### Exercise instructions
Once the line holding "brown capsule: 2 -> 1" is found in the listing below, write it out and each later line exactly, up to and including the one holding "red padlock: 6 -> 7".

### Data for this exercise
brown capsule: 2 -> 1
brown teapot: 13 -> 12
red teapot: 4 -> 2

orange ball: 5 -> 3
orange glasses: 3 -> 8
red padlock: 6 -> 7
---
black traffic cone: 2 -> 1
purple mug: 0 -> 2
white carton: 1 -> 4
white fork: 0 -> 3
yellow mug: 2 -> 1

### Response
brown capsule: 2 -> 1
brown teapot: 13 -> 12
red teapot: 4 -> 2

orange ball: 5 -> 3
orange glasses: 3 -> 8
red padlock: 6 -> 7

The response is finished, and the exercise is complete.